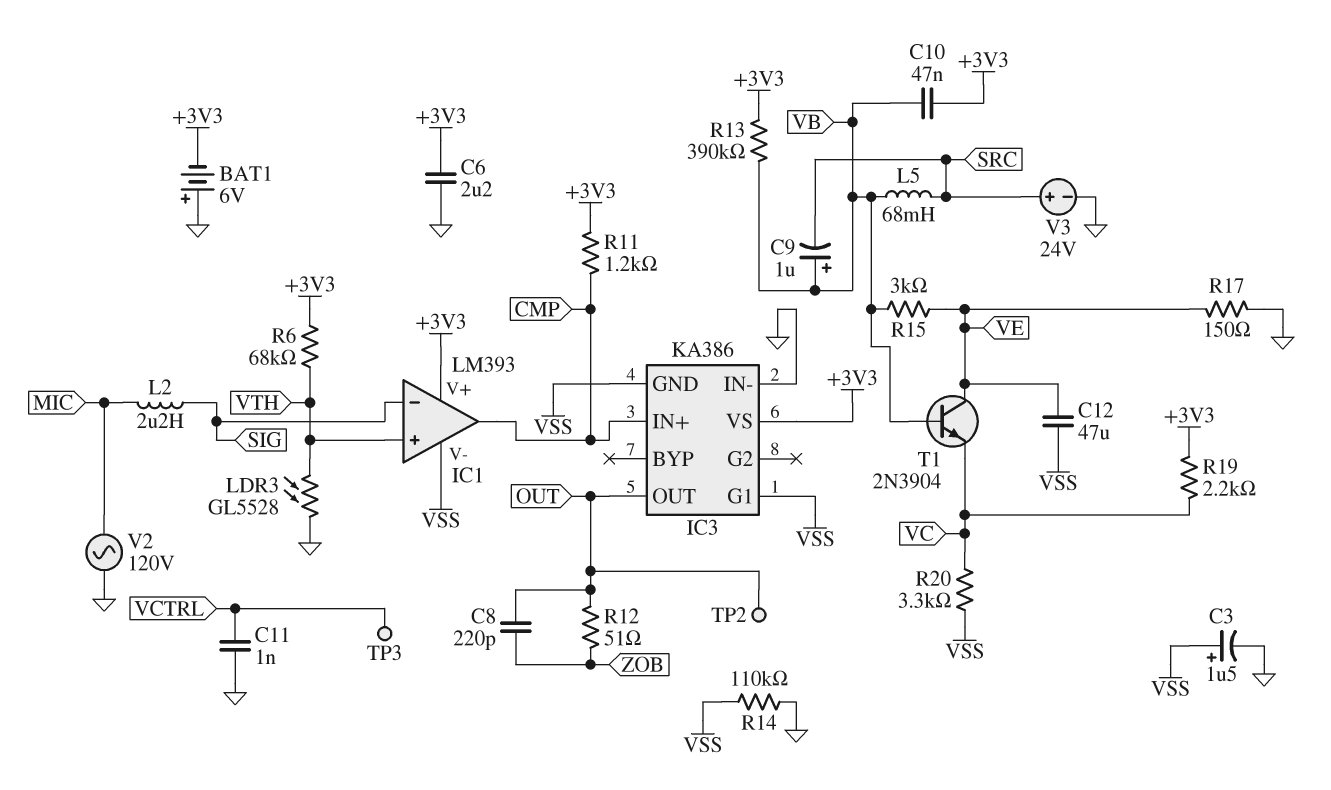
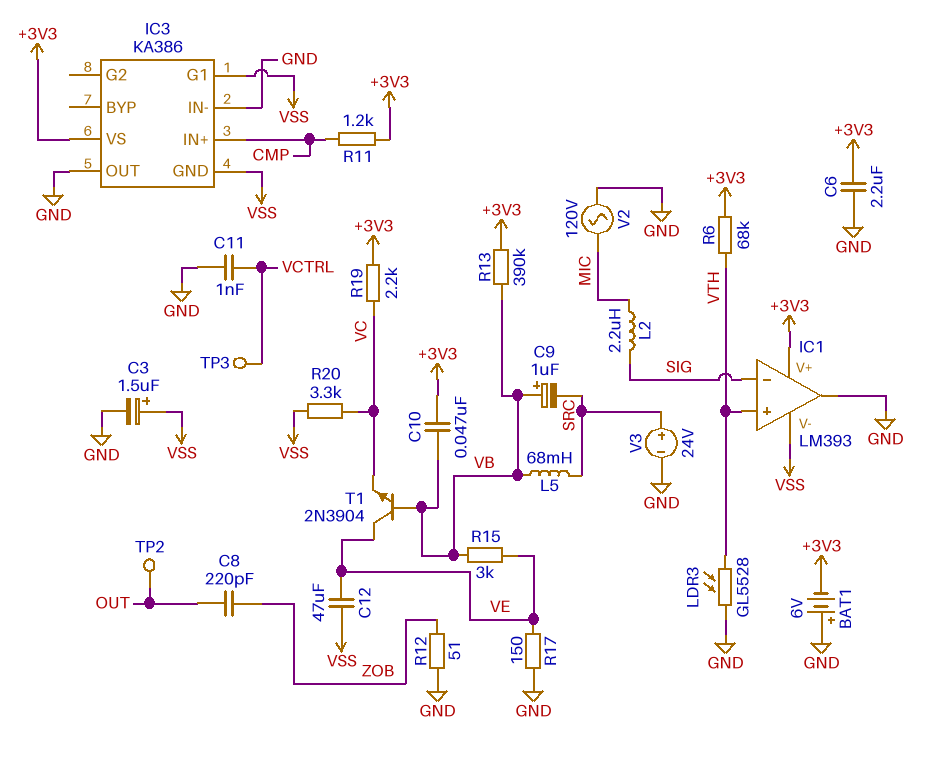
IC1 pin out: CMP -> GND
IC3 pin OUT: OUT -> GND
R12: 51 (OUT, ZOB) -> 51 (GND, ZOB)
R14: 110k (GND, VSS) -> none

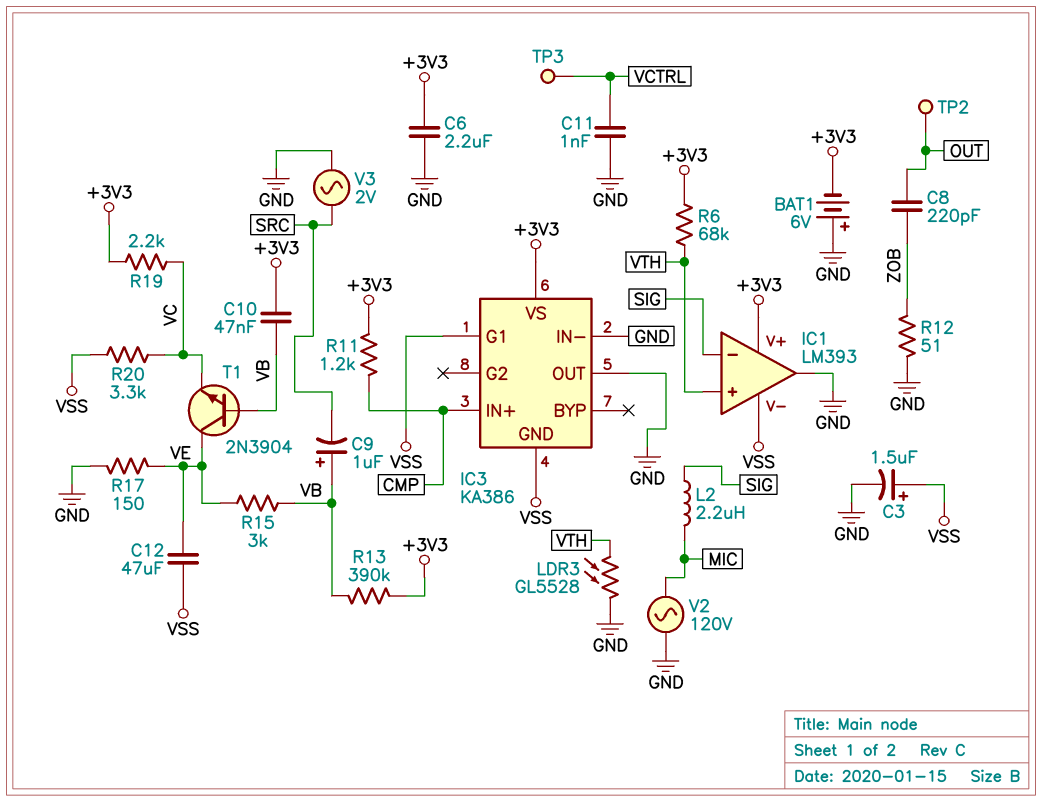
L5: 68mH (SRC, VB) -> none
V3: 24V (plus SRC, minus GND) -> AC 2V (GND, SRC)

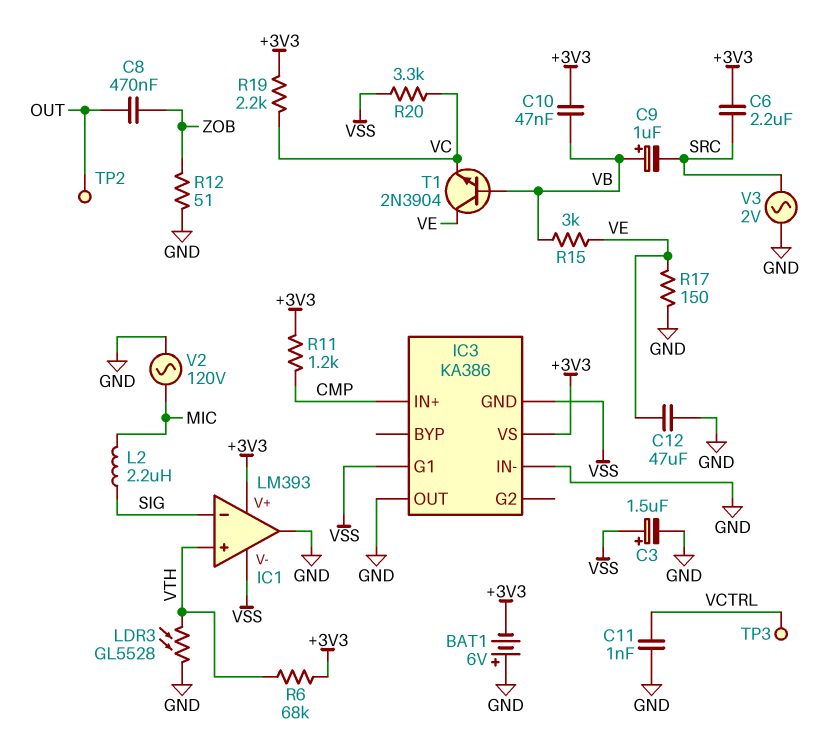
C6: 2.2uF (+3V3, GND) -> 2.2uF (+3V3, SRC)
C8: 220pF (OUT, ZOB) -> 470nF (OUT, ZOB)
C12: 47uF (VE, VSS) -> 47uF (GND, VE)
R13: 390k (+3V3, VB) -> none

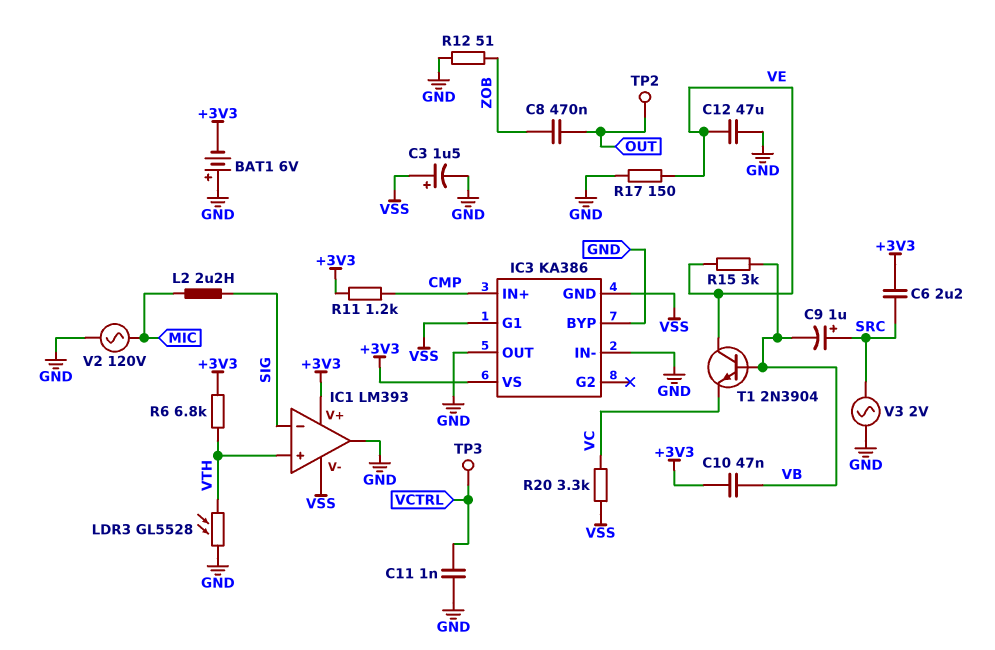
C9: 1uF (plus VB, minus SRC) -> 1uF (plus SRC, minus VB)
IC3 pin BYP: none -> GND
R6: 68k (+3V3, VTH) -> 6.8k (+3V3, VTH)
R19: 2.2k (+3V3, VC) -> none

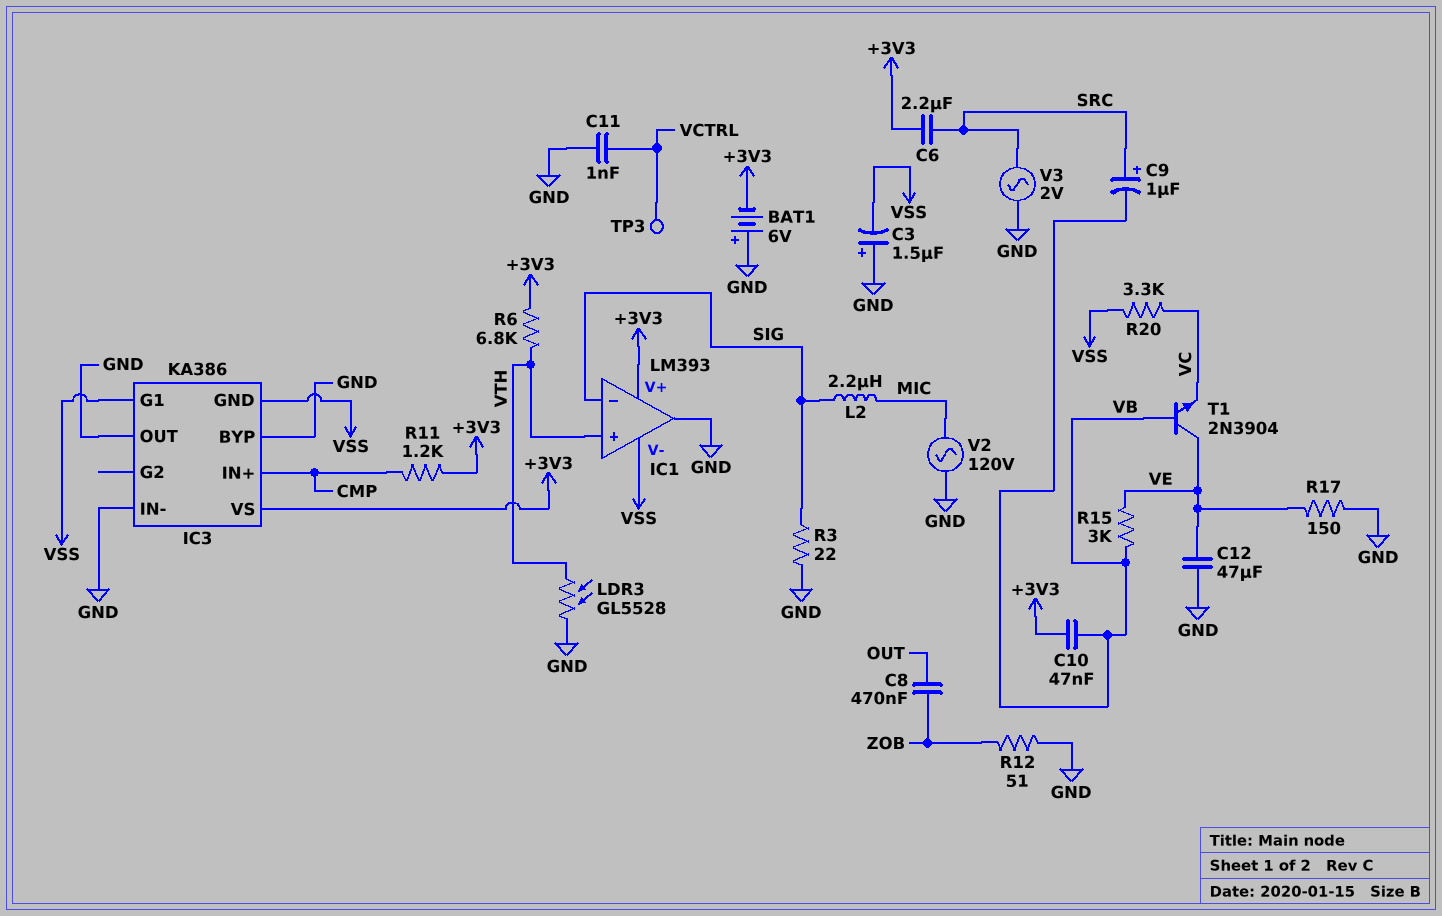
C3: 1.5uF (plus VSS, minus GND) -> 1.5uF (plus GND, minus VSS)
R3: none -> 22 (GND, SIG)
TP2: test point (OUT) -> none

────────────────────

** Requirement **
Nothing but the lines from the one containing "R12: 51 (OUT, ZOB) -> 51 (GND, ZOB)" through the one containing "R13: 390k (+3V3, VB) -> none" should appear, copied exactly from the material above and without pictures.

** Finished task **
R12: 51 (OUT, ZOB) -> 51 (GND, ZOB)
R14: 110k (GND, VSS) -> none

L5: 68mH (SRC, VB) -> none
V3: 24V (plus SRC, minus GND) -> AC 2V (GND, SRC)

C6: 2.2uF (+3V3, GND) -> 2.2uF (+3V3, SRC)
C8: 220pF (OUT, ZOB) -> 470nF (OUT, ZOB)
C12: 47uF (VE, VSS) -> 47uF (GND, VE)
R13: 390k (+3V3, VB) -> none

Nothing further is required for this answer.